(INFORMATION SUPPLIED)
=====

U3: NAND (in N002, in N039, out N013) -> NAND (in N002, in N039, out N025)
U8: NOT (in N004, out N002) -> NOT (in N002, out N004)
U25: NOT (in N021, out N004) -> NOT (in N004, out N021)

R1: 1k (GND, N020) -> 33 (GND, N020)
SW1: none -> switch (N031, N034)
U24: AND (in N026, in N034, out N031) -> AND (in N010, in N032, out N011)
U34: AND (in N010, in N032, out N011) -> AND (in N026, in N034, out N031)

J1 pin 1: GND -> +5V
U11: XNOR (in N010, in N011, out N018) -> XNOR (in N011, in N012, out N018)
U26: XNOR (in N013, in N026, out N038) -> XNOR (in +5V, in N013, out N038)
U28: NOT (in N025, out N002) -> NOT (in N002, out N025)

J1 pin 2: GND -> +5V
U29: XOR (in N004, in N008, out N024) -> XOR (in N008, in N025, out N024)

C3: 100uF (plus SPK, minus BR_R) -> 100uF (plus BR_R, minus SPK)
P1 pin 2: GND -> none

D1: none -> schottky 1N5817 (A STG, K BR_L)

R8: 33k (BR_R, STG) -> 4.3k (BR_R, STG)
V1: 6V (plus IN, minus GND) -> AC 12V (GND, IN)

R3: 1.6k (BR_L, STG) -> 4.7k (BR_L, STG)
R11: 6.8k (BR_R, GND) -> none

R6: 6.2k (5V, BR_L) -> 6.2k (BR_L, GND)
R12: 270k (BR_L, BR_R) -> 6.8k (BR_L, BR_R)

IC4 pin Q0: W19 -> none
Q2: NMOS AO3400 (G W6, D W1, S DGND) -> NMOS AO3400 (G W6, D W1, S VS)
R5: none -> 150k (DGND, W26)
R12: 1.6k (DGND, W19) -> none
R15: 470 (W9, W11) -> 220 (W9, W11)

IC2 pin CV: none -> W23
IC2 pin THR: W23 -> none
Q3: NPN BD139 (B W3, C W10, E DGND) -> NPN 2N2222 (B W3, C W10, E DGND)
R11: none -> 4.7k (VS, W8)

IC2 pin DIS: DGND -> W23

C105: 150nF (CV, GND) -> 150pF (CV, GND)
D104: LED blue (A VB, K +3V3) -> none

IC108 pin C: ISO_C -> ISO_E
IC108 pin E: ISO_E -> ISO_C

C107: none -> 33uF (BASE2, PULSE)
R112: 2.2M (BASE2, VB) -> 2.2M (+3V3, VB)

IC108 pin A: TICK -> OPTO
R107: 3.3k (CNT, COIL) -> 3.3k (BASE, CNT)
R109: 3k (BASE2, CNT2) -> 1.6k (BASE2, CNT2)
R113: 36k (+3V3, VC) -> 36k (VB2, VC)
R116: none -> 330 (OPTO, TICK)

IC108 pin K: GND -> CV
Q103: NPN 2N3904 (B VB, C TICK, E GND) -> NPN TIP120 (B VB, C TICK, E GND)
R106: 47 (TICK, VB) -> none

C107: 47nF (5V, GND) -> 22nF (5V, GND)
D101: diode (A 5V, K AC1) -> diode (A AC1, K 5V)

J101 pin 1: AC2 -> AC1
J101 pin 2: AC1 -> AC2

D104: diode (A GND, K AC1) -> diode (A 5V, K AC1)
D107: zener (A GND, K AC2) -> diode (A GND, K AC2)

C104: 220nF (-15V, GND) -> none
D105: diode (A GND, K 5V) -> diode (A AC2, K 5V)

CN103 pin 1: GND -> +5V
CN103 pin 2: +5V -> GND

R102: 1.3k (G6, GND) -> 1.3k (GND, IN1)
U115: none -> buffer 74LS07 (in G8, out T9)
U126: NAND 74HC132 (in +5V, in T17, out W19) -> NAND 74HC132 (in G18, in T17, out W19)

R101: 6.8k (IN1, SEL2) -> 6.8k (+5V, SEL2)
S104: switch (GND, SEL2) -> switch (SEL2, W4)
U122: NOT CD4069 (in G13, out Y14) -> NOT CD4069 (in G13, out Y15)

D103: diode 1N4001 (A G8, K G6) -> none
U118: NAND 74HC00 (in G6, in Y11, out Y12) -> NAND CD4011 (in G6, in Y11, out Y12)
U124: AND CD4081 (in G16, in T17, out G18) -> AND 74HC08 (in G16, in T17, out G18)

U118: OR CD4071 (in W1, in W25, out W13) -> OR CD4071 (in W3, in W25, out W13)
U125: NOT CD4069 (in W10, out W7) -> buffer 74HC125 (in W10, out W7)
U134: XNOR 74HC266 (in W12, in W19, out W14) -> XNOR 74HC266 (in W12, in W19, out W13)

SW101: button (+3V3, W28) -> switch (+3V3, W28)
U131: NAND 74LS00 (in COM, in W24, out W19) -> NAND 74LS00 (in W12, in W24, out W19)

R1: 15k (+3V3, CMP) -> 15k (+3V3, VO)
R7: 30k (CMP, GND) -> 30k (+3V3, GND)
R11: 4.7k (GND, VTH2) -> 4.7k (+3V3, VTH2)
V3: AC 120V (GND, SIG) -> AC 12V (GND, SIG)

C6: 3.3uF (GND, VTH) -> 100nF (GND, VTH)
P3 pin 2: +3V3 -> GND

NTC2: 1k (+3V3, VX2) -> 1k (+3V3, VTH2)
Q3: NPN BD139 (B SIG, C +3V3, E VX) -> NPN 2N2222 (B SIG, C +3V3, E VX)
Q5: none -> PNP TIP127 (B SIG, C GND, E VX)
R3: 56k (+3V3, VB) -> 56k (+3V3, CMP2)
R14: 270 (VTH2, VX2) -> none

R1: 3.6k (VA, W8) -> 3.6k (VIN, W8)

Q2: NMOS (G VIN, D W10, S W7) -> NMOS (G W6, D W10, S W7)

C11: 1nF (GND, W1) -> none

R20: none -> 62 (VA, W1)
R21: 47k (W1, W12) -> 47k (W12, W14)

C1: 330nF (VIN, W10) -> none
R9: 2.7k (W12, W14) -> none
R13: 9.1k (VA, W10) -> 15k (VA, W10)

=====

(WHAT IS BEING ASKED) Repeat the entries verbatim through the line with "R8: 33k (BR_R, STG) -> 4.3k (BR_R, STG)".

(WRITTEN ANSWER)
U3: NAND (in N002, in N039, out N013) -> NAND (in N002, in N039, out N025)
U8: NOT (in N004, out N002) -> NOT (in N002, out N004)
U25: NOT (in N021, out N004) -> NOT (in N004, out N021)

R1: 1k (GND, N020) -> 33 (GND, N020)
SW1: none -> switch (N031, N034)
U24: AND (in N026, in N034, out N031) -> AND (in N010, in N032, out N011)
U34: AND (in N010, in N032, out N011) -> AND (in N026, in N034, out N031)

J1 pin 1: GND -> +5V
U11: XNOR (in N010, in N011, out N018) -> XNOR (in N011, in N012, out N018)
U26: XNOR (in N013, in N026, out N038) -> XNOR (in +5V, in N013, out N038)
U28: NOT (in N025, out N002) -> NOT (in N002, out N025)

J1 pin 2: GND -> +5V
U29: XOR (in N004, in N008, out N024) -> XOR (in N008, in N025, out N024)

C3: 100uF (plus SPK, minus BR_R) -> 100uF (plus BR_R, minus SPK)
P1 pin 2: GND -> none

D1: none -> schottky 1N5817 (A STG, K BR_L)

R8: 33k (BR_R, STG) -> 4.3k (BR_R, STG)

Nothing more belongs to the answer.